— Your instructions —
Given the records below, would you repeat exactly the lines that begin at the one containing "The camera went 50" and end at the one containing "The russet pencil", inclusive?

Top of Record excerpts

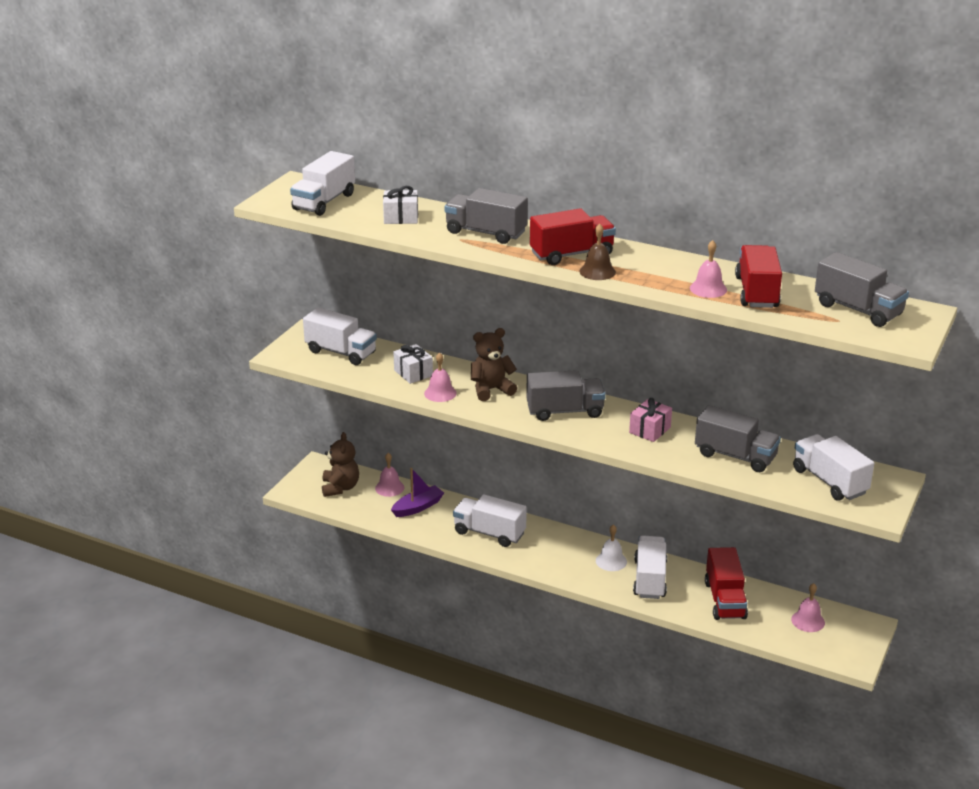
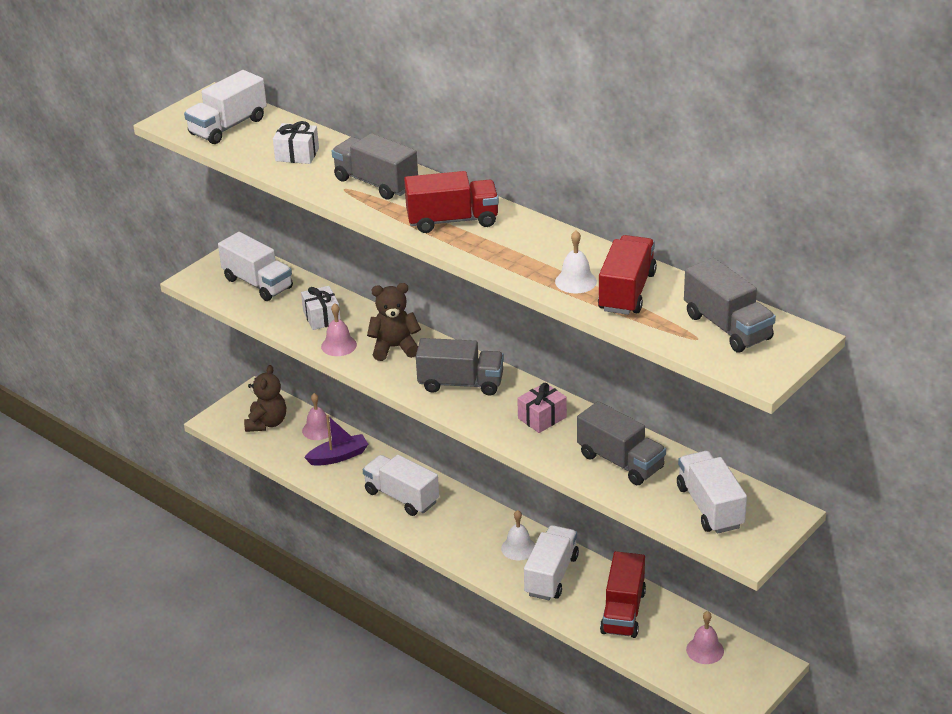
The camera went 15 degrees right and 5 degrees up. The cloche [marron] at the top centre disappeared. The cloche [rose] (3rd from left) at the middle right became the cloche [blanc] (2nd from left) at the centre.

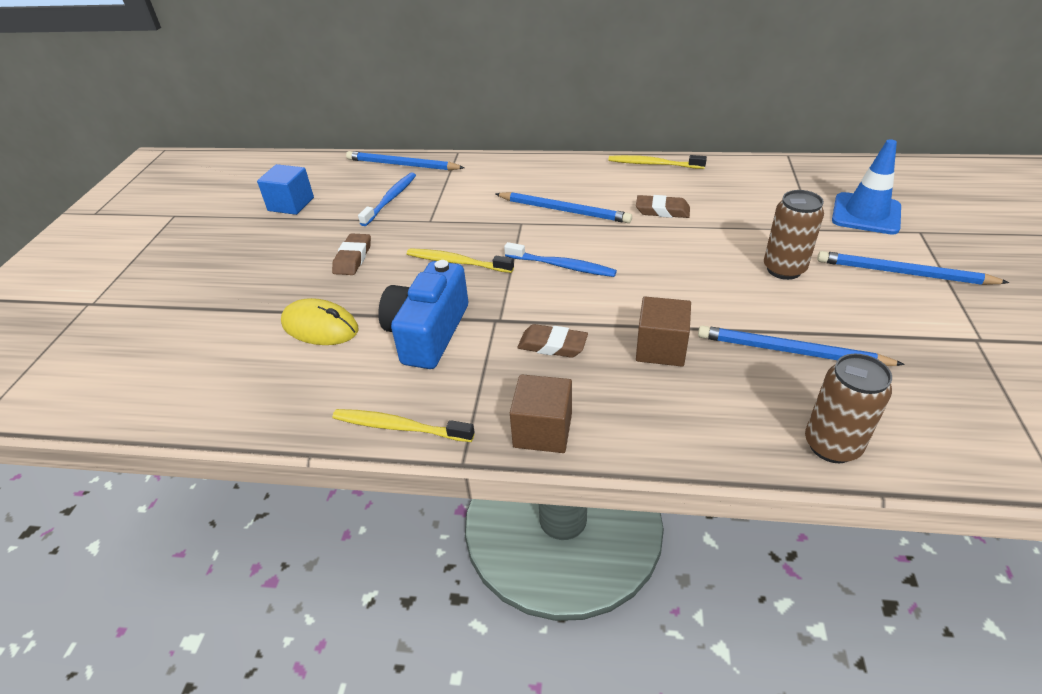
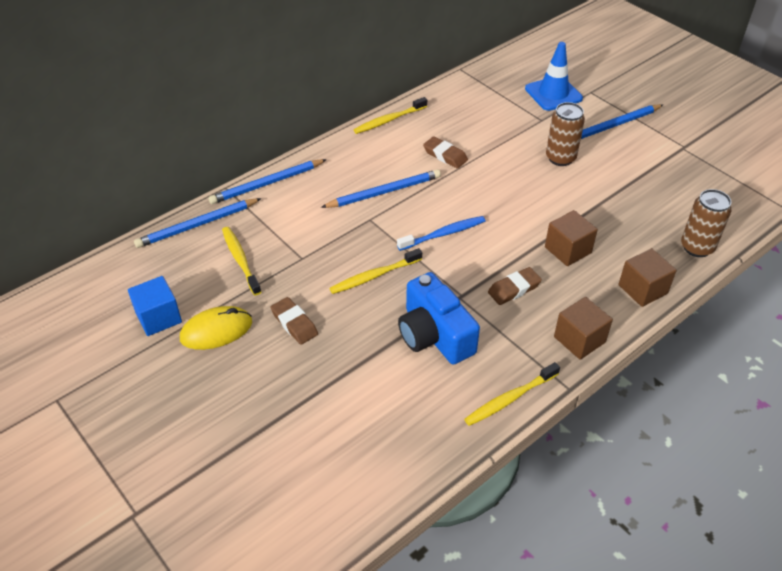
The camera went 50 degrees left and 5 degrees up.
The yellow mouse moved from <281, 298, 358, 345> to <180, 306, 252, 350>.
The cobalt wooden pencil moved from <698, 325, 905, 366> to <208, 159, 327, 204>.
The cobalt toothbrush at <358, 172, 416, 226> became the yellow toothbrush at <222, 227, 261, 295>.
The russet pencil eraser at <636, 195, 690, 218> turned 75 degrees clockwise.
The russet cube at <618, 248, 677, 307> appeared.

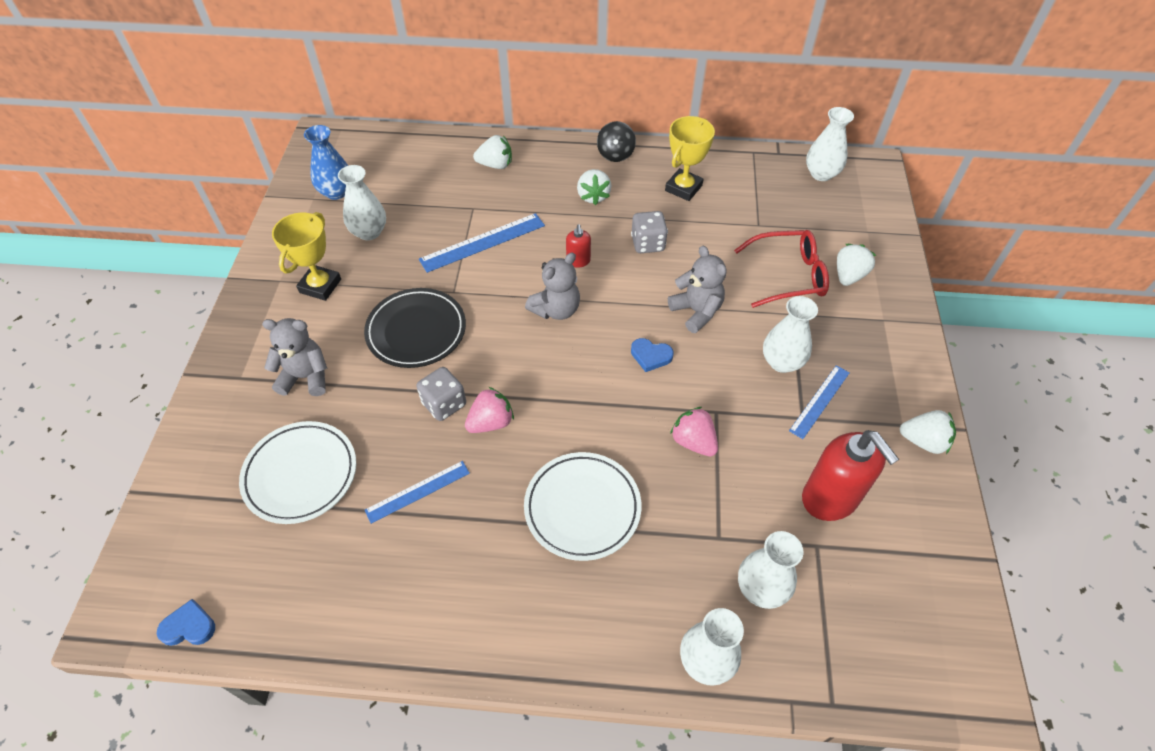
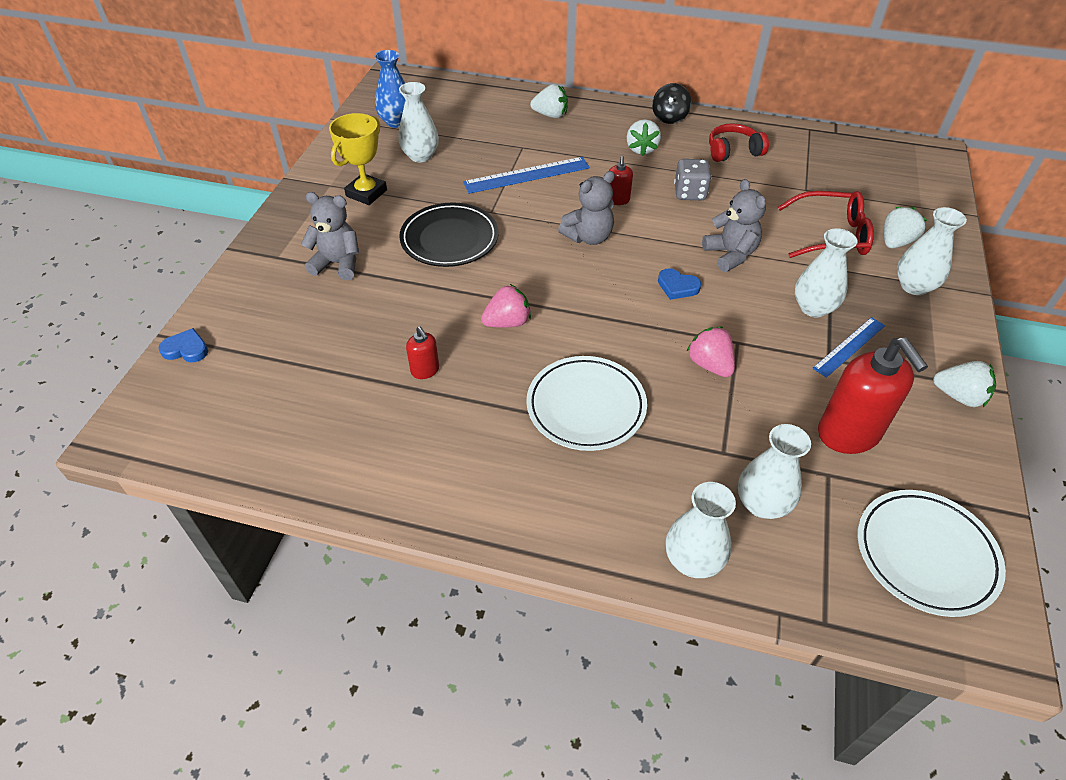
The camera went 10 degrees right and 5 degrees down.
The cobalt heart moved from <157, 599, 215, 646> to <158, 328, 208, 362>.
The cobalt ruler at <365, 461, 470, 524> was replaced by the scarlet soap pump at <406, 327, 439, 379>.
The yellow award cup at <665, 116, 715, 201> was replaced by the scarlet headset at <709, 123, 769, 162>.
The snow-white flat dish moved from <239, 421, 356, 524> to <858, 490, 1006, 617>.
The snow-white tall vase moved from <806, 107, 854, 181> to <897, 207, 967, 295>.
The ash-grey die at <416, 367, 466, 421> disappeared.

Bottom of Record excerpts
Top of Record excerpts

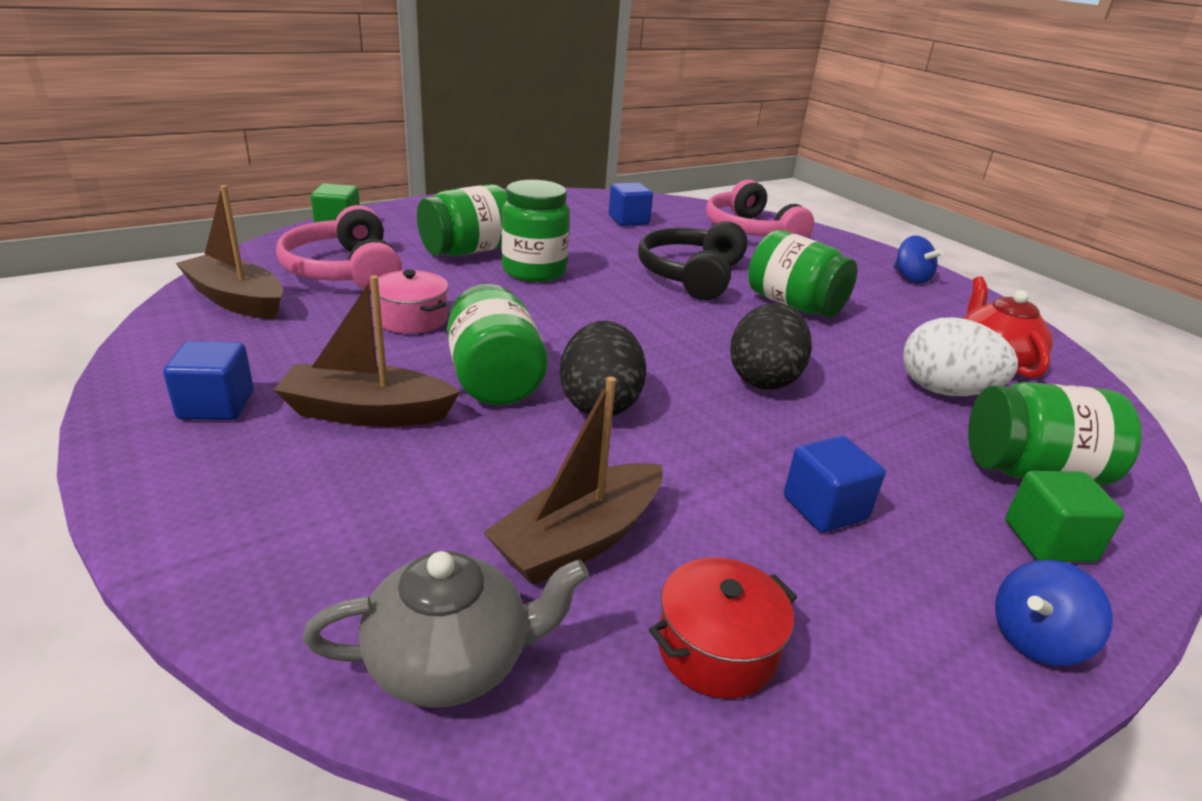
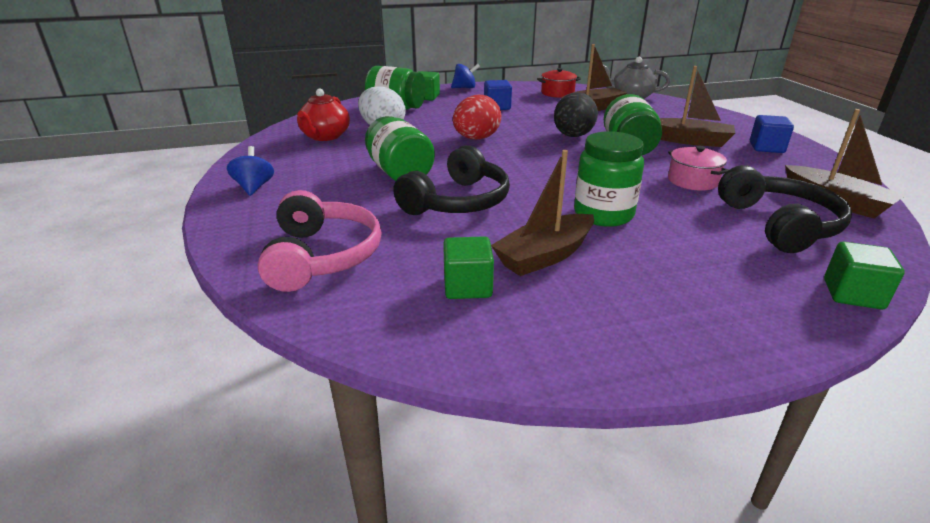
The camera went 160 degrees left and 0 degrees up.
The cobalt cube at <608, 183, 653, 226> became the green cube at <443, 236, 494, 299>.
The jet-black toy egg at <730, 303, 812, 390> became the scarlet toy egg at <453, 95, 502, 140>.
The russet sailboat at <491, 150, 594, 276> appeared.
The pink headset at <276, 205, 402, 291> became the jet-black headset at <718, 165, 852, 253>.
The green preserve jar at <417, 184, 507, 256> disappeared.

Bottom of Record excerpts

— Solved problem —
The camera went 50 degrees left and 5 degrees up.
The yellow mouse moved from <281, 298, 358, 345> to <180, 306, 252, 350>.
The cobalt wooden pencil moved from <698, 325, 905, 366> to <208, 159, 327, 204>.
The cobalt toothbrush at <358, 172, 416, 226> became the yellow toothbrush at <222, 227, 261, 295>.
The russet pencil eraser at <636, 195, 690, 218> turned 75 degrees clockwise.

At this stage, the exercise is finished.